#### Goal of the exercise
Output, word for word, the lines of this listing that fall between the line with "(455, 217) = (264, 249): yellow" and the line with "(304, 503) = (687, 244): purple", counting both of those lines, and no others.

#### Material supplied
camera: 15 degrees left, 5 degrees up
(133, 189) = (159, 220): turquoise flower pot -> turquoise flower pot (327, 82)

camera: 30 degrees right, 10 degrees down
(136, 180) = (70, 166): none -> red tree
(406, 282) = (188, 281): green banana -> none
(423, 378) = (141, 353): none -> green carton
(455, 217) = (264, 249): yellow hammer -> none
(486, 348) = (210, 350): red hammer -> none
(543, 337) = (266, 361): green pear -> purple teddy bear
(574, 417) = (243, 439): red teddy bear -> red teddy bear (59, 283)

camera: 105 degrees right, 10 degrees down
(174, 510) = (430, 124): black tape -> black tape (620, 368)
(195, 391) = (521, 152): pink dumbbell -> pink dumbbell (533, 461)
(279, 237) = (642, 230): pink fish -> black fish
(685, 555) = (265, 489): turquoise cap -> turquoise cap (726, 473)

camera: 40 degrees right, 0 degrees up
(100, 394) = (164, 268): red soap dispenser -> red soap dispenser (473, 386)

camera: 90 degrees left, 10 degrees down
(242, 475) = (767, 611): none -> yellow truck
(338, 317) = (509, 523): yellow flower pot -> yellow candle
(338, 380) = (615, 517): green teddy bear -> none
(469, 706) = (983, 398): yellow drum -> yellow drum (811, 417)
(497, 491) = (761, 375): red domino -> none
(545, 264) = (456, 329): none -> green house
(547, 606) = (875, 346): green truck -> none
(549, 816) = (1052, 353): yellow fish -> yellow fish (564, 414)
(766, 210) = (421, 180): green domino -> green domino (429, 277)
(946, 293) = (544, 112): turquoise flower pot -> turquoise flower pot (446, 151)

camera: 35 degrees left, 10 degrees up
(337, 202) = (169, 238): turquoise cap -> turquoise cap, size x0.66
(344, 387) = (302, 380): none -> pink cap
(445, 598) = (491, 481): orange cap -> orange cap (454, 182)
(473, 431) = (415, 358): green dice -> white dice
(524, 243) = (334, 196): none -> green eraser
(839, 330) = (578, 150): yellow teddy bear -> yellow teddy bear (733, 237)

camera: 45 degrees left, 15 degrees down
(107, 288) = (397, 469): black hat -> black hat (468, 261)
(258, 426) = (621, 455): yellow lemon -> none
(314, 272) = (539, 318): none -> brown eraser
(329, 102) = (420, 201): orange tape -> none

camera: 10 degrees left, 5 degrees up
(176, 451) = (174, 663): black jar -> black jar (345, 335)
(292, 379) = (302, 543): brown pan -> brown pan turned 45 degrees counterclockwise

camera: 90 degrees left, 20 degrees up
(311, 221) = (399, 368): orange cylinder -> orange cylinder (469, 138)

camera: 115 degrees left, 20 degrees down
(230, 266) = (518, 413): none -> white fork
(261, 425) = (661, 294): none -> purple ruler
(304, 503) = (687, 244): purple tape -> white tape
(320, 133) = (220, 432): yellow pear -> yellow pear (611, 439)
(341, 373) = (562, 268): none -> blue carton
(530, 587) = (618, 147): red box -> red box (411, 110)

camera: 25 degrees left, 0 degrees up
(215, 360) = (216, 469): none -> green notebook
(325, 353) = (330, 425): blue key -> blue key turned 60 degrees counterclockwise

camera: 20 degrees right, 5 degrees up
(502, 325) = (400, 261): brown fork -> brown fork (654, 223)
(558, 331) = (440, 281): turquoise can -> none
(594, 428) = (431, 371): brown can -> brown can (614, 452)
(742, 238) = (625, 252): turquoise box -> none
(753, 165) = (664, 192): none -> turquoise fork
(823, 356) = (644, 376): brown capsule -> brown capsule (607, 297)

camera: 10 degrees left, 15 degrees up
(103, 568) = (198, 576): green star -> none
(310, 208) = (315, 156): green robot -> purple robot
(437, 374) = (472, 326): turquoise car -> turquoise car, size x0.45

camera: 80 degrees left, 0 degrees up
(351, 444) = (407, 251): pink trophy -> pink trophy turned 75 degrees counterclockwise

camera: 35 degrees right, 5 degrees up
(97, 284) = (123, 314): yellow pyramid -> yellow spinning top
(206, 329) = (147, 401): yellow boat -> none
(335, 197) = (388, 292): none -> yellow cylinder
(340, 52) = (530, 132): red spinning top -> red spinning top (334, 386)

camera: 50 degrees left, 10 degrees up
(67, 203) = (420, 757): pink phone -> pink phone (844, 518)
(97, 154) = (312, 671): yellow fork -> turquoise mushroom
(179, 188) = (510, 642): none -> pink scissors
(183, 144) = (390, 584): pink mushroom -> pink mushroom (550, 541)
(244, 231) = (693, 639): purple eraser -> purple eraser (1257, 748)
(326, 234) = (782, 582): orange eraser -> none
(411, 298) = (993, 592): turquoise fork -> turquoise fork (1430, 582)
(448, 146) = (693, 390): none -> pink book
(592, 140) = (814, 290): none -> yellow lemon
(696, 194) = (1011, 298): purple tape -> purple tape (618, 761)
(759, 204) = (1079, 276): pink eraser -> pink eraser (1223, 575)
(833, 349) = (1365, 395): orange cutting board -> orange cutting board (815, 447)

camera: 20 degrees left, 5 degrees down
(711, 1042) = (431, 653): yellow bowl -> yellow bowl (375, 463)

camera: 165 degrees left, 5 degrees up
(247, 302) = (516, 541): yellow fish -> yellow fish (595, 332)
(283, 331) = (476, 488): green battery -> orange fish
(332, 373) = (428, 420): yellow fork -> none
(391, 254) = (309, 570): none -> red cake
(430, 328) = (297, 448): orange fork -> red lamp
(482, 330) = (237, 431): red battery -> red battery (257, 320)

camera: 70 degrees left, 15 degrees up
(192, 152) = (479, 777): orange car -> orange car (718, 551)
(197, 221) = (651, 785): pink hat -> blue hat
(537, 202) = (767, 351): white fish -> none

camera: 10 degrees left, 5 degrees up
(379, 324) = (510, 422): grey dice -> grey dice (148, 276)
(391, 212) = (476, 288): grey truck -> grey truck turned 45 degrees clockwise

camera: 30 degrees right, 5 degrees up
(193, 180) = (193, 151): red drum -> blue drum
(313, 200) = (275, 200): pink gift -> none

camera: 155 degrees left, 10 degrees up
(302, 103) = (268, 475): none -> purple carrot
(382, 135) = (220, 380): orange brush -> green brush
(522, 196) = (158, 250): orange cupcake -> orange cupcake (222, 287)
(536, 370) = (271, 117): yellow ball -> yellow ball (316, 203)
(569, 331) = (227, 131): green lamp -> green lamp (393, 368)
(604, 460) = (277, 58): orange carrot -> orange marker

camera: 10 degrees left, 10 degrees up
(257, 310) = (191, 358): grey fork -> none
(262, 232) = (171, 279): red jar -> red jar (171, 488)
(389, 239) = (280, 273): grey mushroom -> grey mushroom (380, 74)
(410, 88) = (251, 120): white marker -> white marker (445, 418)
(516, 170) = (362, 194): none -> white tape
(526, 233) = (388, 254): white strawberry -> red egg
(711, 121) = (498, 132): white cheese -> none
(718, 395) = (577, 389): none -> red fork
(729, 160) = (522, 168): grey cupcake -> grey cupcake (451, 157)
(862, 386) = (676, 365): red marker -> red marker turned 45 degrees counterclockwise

#### Result
(455, 217) = (264, 249): yellow hammer -> none
(486, 348) = (210, 350): red hammer -> none
(543, 337) = (266, 361): green pear -> purple teddy bear
(574, 417) = (243, 439): red teddy bear -> red teddy bear (59, 283)

camera: 105 degrees right, 10 degrees down
(174, 510) = (430, 124): black tape -> black tape (620, 368)
(195, 391) = (521, 152): pink dumbbell -> pink dumbbell (533, 461)
(279, 237) = (642, 230): pink fish -> black fish
(685, 555) = (265, 489): turquoise cap -> turquoise cap (726, 473)

camera: 40 degrees right, 0 degrees up
(100, 394) = (164, 268): red soap dispenser -> red soap dispenser (473, 386)

camera: 90 degrees left, 10 degrees down
(242, 475) = (767, 611): none -> yellow truck
(338, 317) = (509, 523): yellow flower pot -> yellow candle
(338, 380) = (615, 517): green teddy bear -> none
(469, 706) = (983, 398): yellow drum -> yellow drum (811, 417)
(497, 491) = (761, 375): red domino -> none
(545, 264) = (456, 329): none -> green house
(547, 606) = (875, 346): green truck -> none
(549, 816) = (1052, 353): yellow fish -> yellow fish (564, 414)
(766, 210) = (421, 180): green domino -> green domino (429, 277)
(946, 293) = (544, 112): turquoise flower pot -> turquoise flower pot (446, 151)

camera: 35 degrees left, 10 degrees up
(337, 202) = (169, 238): turquoise cap -> turquoise cap, size x0.66
(344, 387) = (302, 380): none -> pink cap
(445, 598) = (491, 481): orange cap -> orange cap (454, 182)
(473, 431) = (415, 358): green dice -> white dice
(524, 243) = (334, 196): none -> green eraser
(839, 330) = (578, 150): yellow teddy bear -> yellow teddy bear (733, 237)

camera: 45 degrees left, 15 degrees down
(107, 288) = (397, 469): black hat -> black hat (468, 261)
(258, 426) = (621, 455): yellow lemon -> none
(314, 272) = (539, 318): none -> brown eraser
(329, 102) = (420, 201): orange tape -> none

camera: 10 degrees left, 5 degrees up
(176, 451) = (174, 663): black jar -> black jar (345, 335)
(292, 379) = (302, 543): brown pan -> brown pan turned 45 degrees counterclockwise

camera: 90 degrees left, 20 degrees up
(311, 221) = (399, 368): orange cylinder -> orange cylinder (469, 138)

camera: 115 degrees left, 20 degrees down
(230, 266) = (518, 413): none -> white fork
(261, 425) = (661, 294): none -> purple ruler
(304, 503) = (687, 244): purple tape -> white tape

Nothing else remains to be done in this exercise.